■ PROVIDED RECORDS
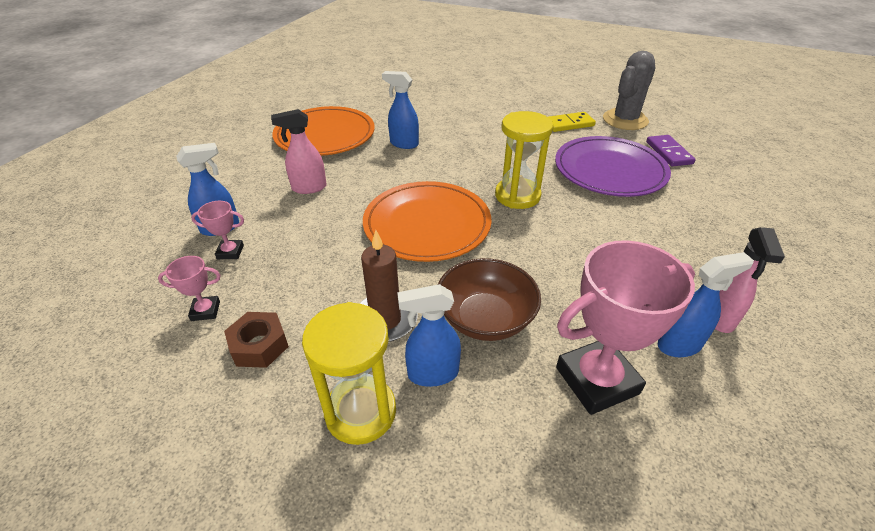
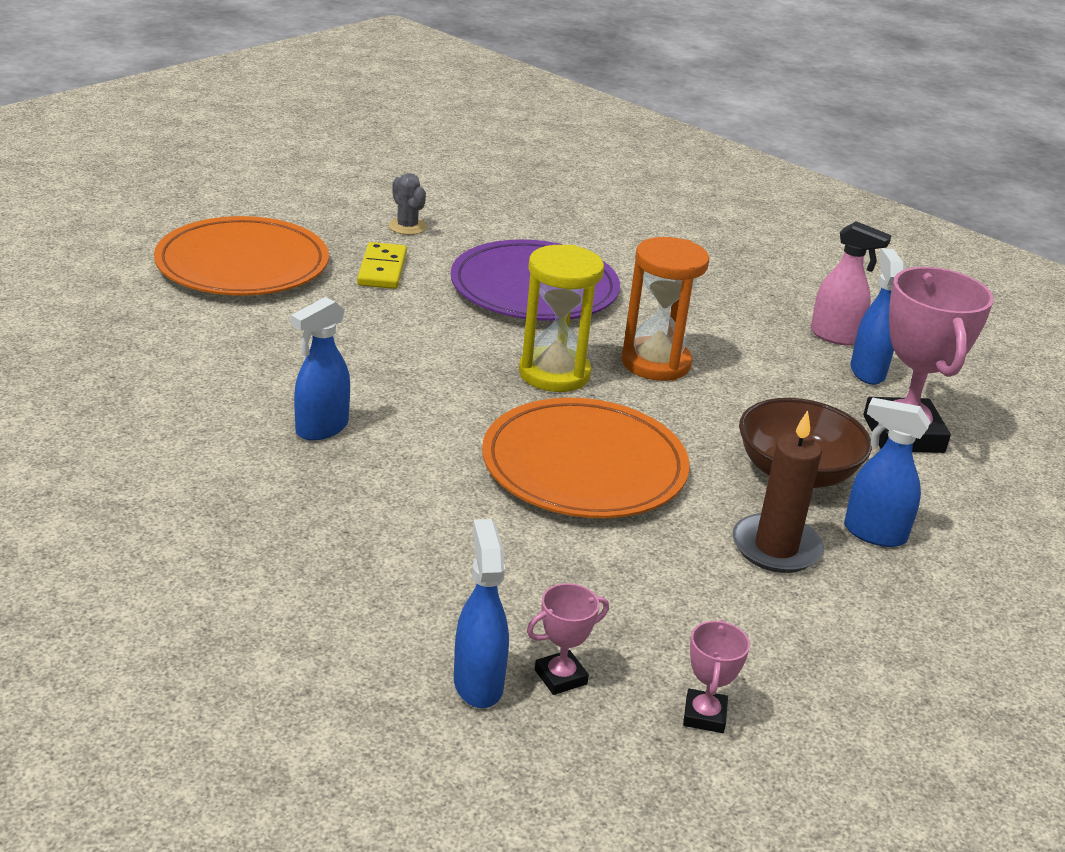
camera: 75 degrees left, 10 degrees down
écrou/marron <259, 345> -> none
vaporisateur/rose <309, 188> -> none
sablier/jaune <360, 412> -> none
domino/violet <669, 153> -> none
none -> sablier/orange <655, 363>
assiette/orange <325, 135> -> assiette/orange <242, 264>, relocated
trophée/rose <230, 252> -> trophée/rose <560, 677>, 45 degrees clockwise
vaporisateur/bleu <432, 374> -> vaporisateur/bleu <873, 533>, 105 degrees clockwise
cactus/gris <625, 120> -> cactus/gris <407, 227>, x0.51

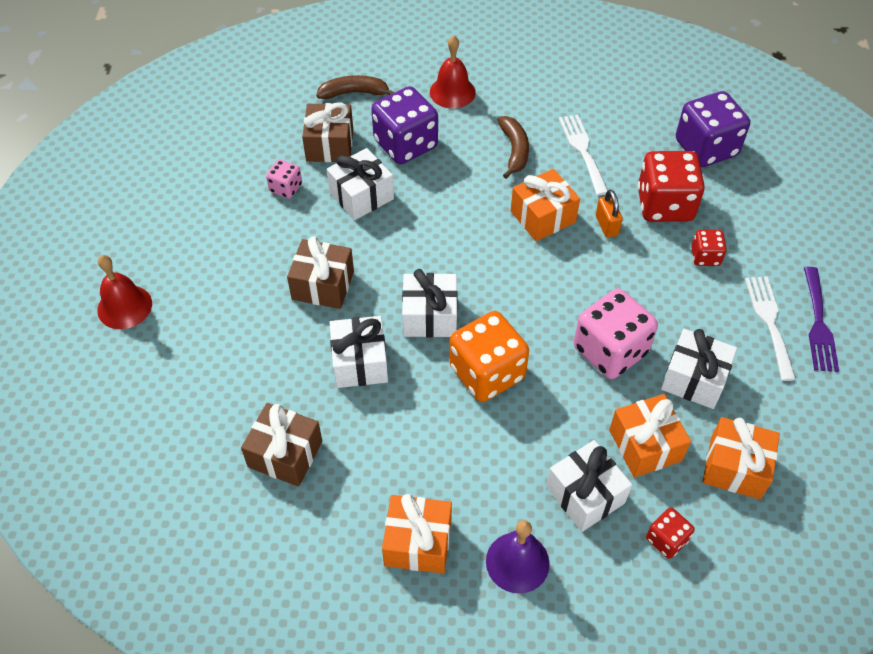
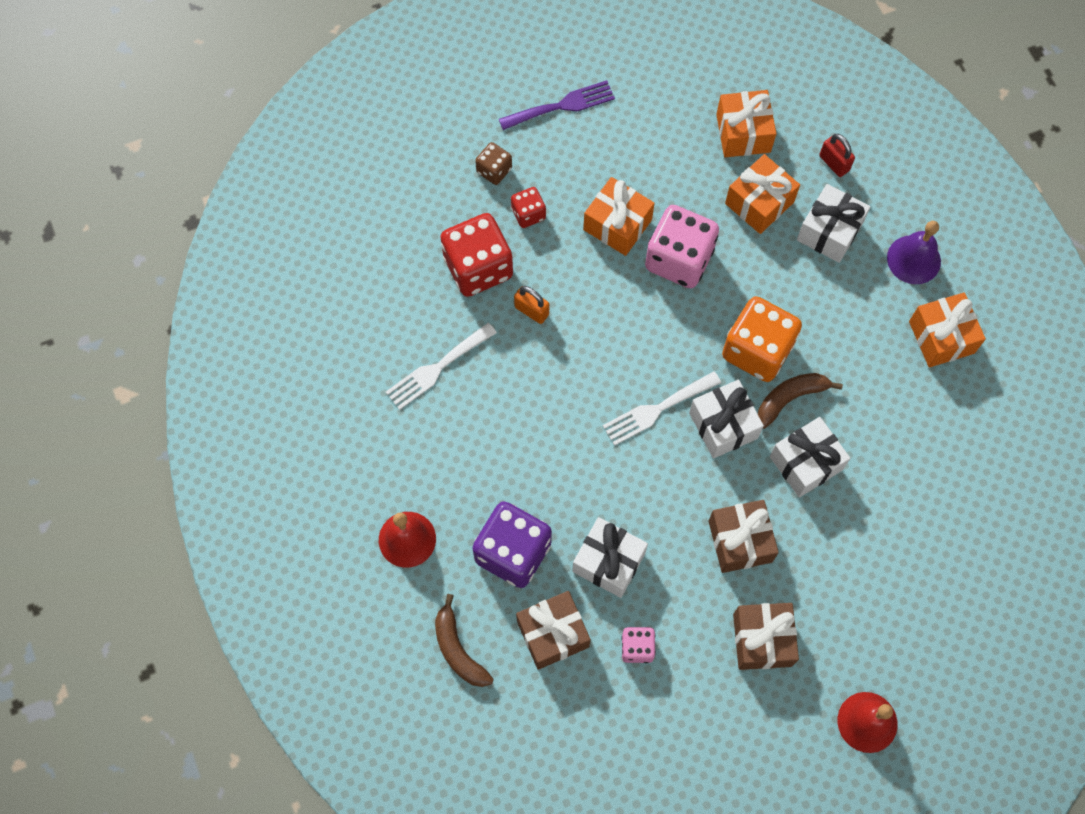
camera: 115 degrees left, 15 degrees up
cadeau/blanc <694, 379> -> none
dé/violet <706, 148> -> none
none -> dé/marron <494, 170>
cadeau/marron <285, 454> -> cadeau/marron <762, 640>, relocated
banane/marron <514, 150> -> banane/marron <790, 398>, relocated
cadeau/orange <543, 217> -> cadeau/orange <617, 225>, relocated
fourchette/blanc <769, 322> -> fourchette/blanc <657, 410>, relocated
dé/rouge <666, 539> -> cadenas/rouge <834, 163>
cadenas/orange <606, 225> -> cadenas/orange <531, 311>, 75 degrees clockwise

■ ACTIVITY
Copy out every line from the data above in which the word "vaporisateur" occurs.

■ RESULT OF THIS TASK
vaporisateur/rose <309, 188> -> none
vaporisateur/bleu <432, 374> -> vaporisateur/bleu <873, 533>, 105 degrees clockwise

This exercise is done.